**What you need to do:** Hunt through the entries for the word "bottle" and copy each line in which it appears.

**Exercise material:**
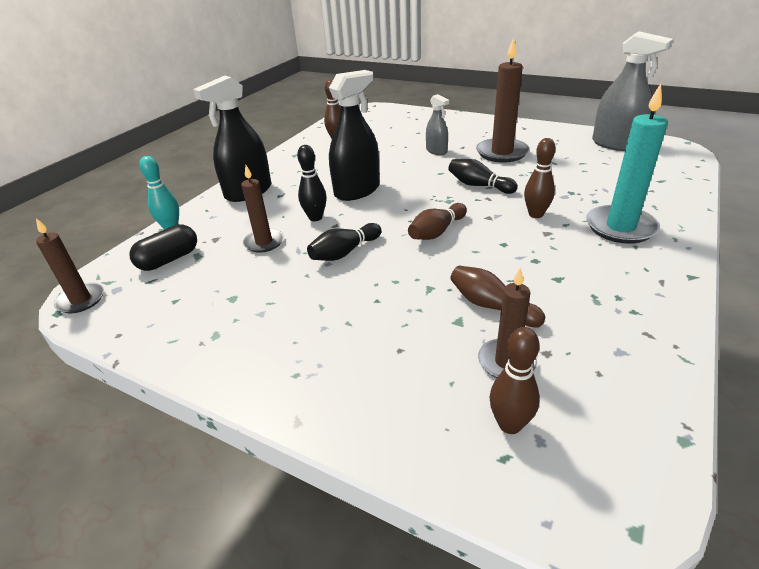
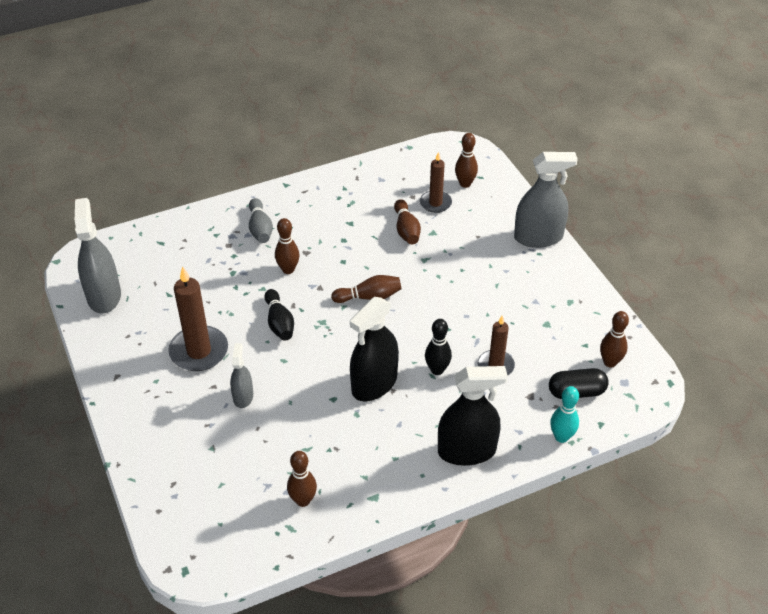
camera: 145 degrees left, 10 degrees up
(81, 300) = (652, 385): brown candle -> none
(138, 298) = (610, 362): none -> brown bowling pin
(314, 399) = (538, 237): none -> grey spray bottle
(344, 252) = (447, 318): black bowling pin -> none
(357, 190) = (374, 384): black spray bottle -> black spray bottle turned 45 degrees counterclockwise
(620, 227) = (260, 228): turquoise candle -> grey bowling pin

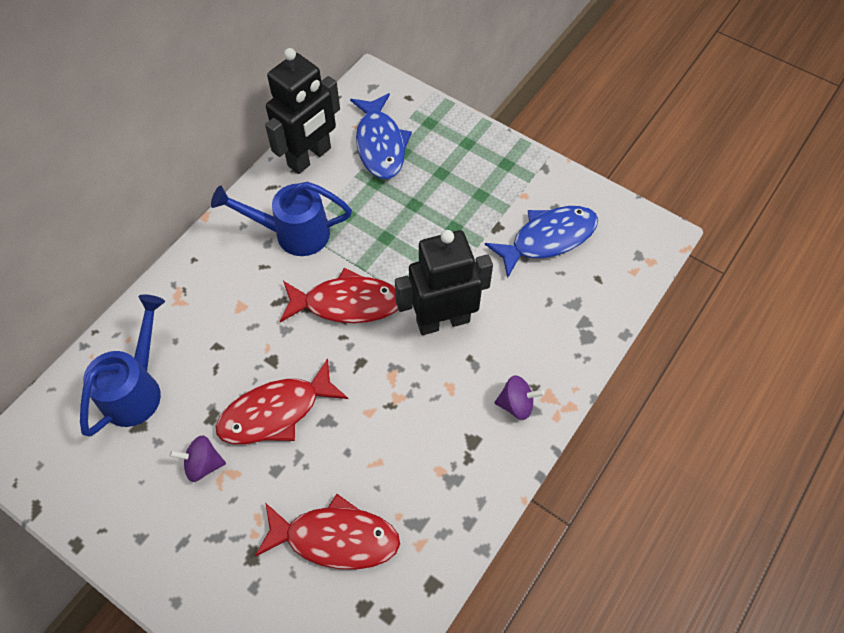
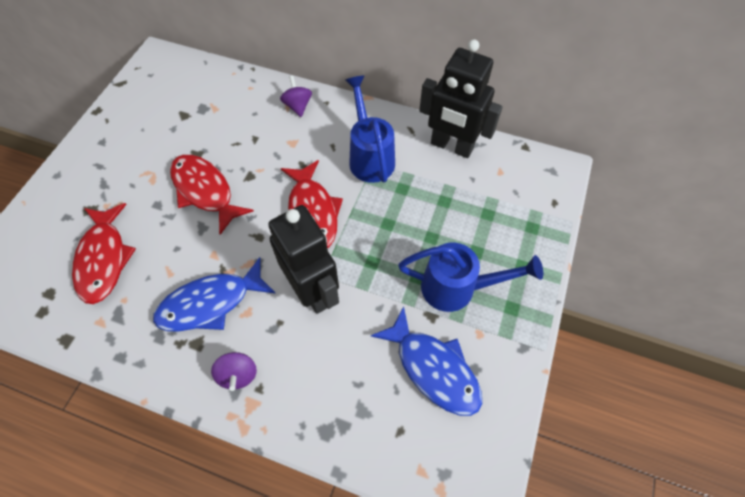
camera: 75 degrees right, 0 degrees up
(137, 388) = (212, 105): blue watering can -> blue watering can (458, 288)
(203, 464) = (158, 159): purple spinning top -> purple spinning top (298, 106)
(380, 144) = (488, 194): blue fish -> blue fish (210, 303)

==

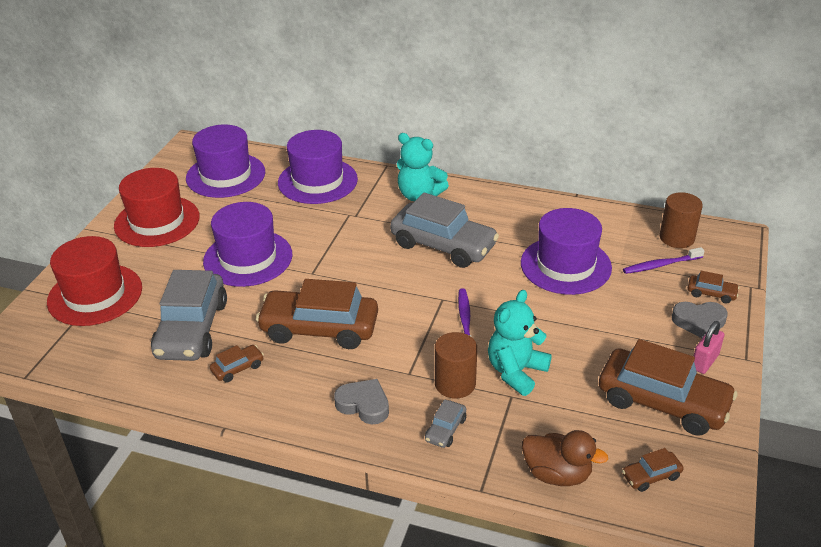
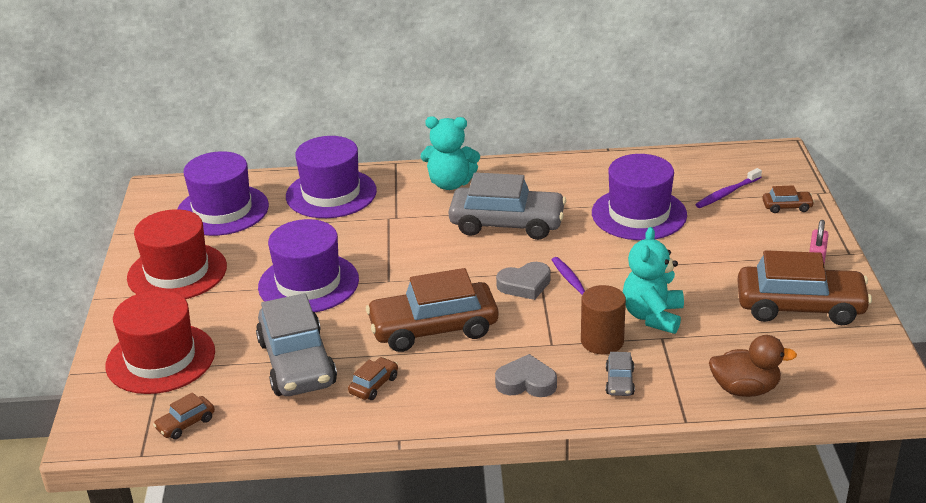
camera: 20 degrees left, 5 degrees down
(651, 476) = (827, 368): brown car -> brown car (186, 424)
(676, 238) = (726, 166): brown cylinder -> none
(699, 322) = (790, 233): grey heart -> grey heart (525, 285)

...

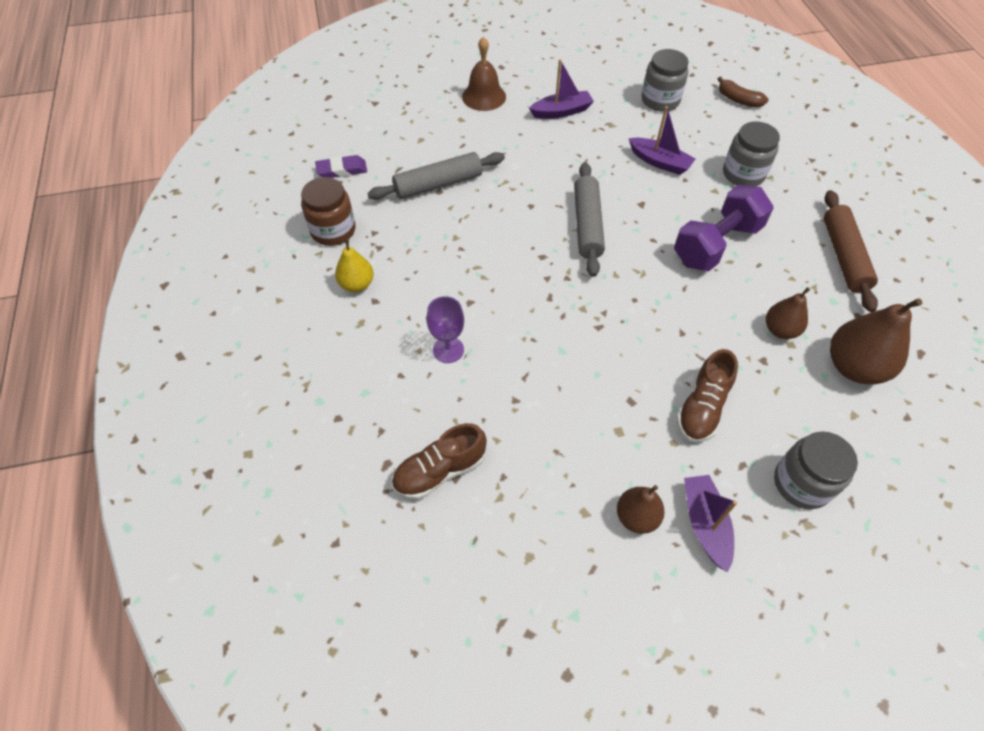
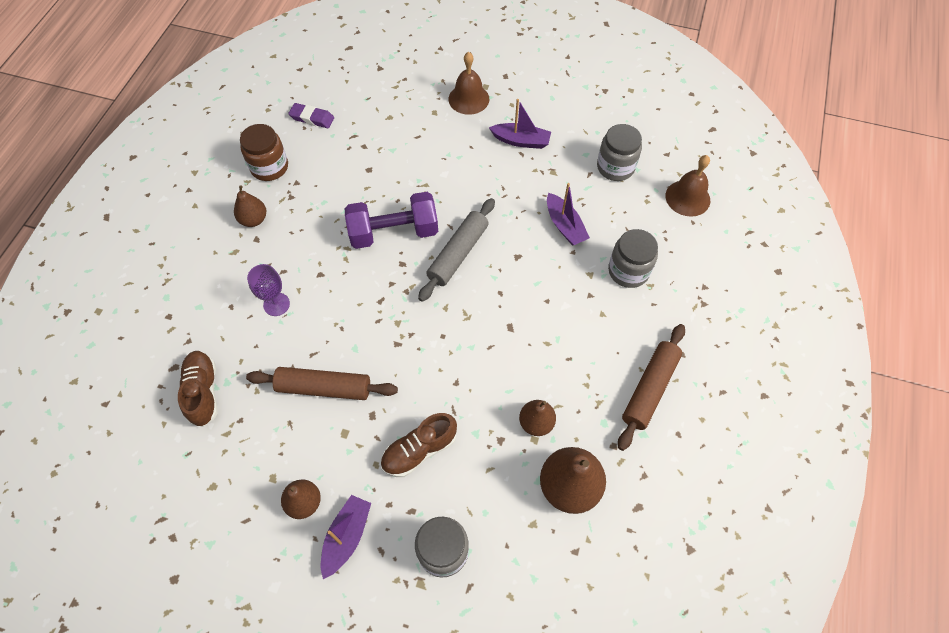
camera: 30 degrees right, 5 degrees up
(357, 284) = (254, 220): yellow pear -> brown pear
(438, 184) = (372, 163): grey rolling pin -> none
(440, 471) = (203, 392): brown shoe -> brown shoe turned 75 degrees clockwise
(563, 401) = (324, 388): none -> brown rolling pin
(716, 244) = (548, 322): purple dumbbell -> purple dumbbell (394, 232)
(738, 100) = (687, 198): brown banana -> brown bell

**Response to the exercise:**
(314, 399) = (538, 237): none -> grey spray bottle
(357, 190) = (374, 384): black spray bottle -> black spray bottle turned 45 degrees counterclockwise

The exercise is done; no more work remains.